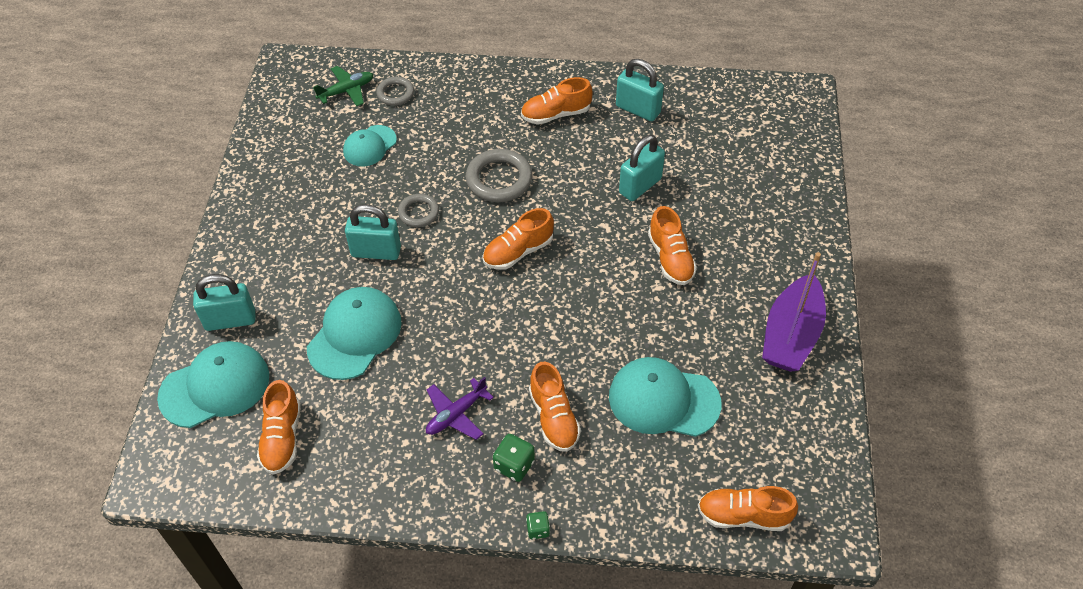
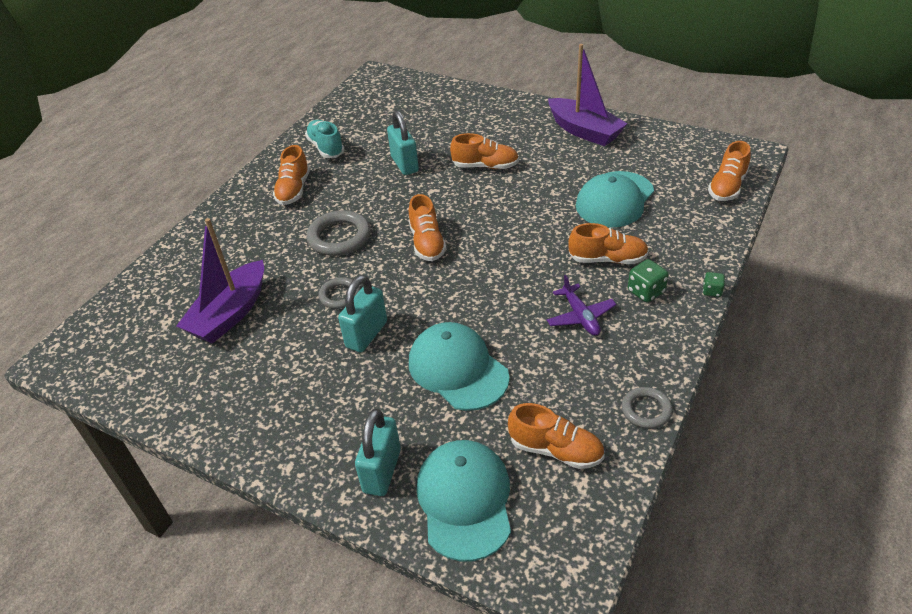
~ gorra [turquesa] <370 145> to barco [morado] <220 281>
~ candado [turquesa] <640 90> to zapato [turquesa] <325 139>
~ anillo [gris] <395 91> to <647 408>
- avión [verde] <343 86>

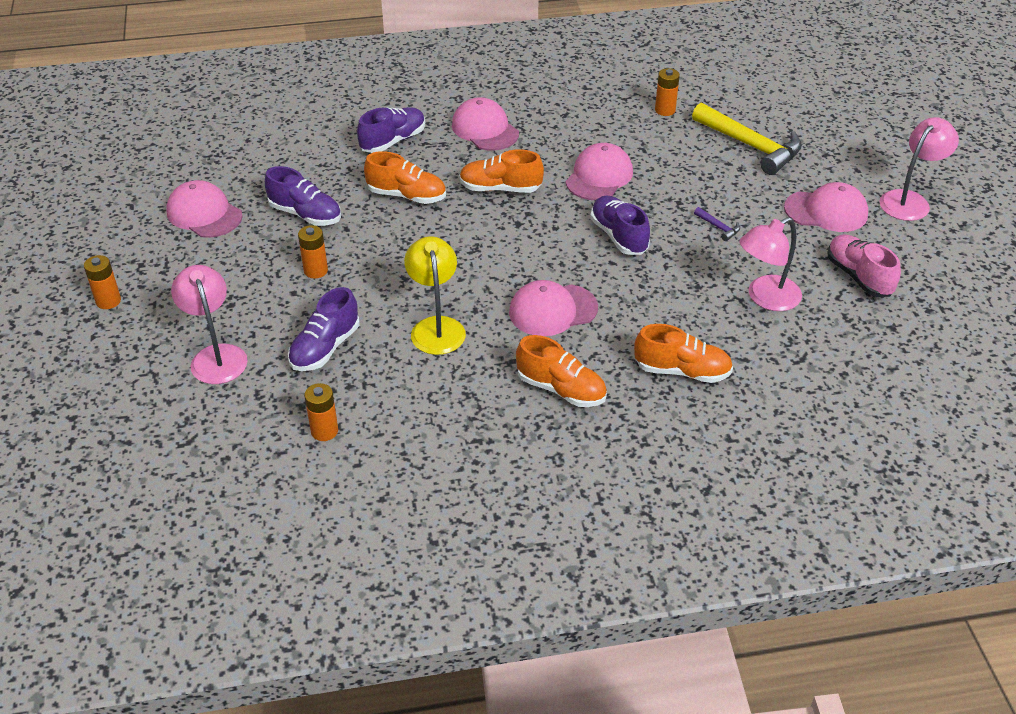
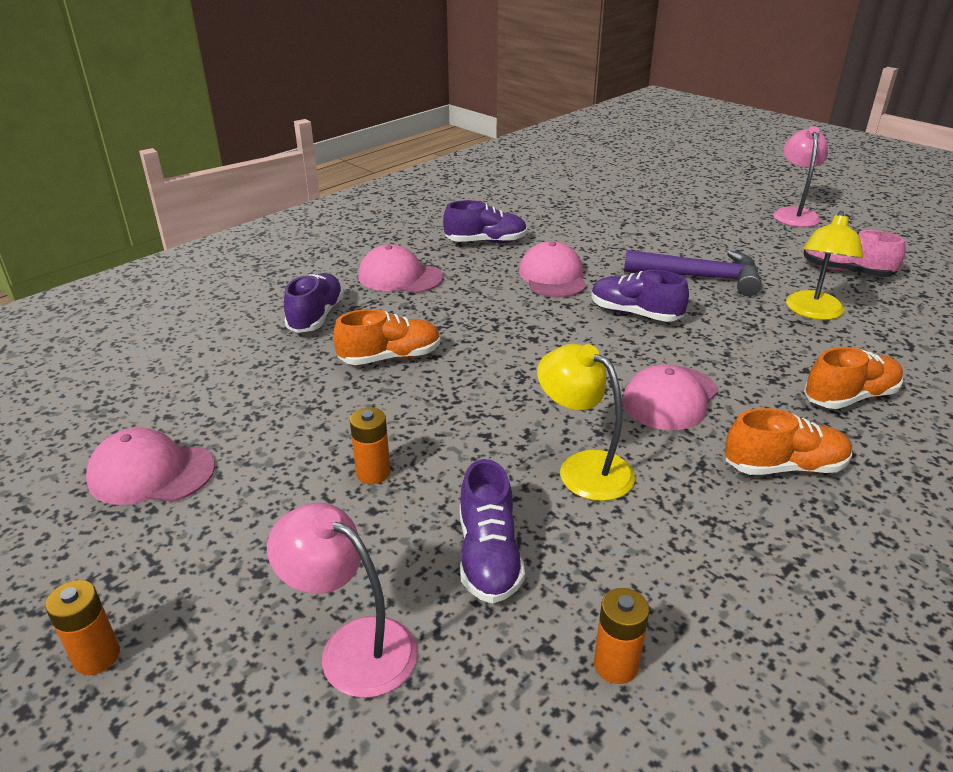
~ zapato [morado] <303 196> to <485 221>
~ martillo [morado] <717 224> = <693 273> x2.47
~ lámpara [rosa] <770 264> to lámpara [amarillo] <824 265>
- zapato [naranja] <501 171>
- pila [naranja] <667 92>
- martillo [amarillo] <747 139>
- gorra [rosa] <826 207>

> ABOUT THIS TASK: Would you return all the data exactly as given, minus the pictures?

> FINISHED TASK:
~ gorra [turquesa] <370 145> to barco [morado] <220 281>
~ candado [turquesa] <640 90> to zapato [turquesa] <325 139>
~ anillo [gris] <395 91> to <647 408>
- avión [verde] <343 86>

~ zapato [morado] <303 196> to <485 221>
~ martillo [morado] <717 224> = <693 273> x2.47
~ lámpara [rosa] <770 264> to lámpara [amarillo] <824 265>
- zapato [naranja] <501 171>
- pila [naranja] <667 92>
- martillo [amarillo] <747 139>
- gorra [rosa] <826 207>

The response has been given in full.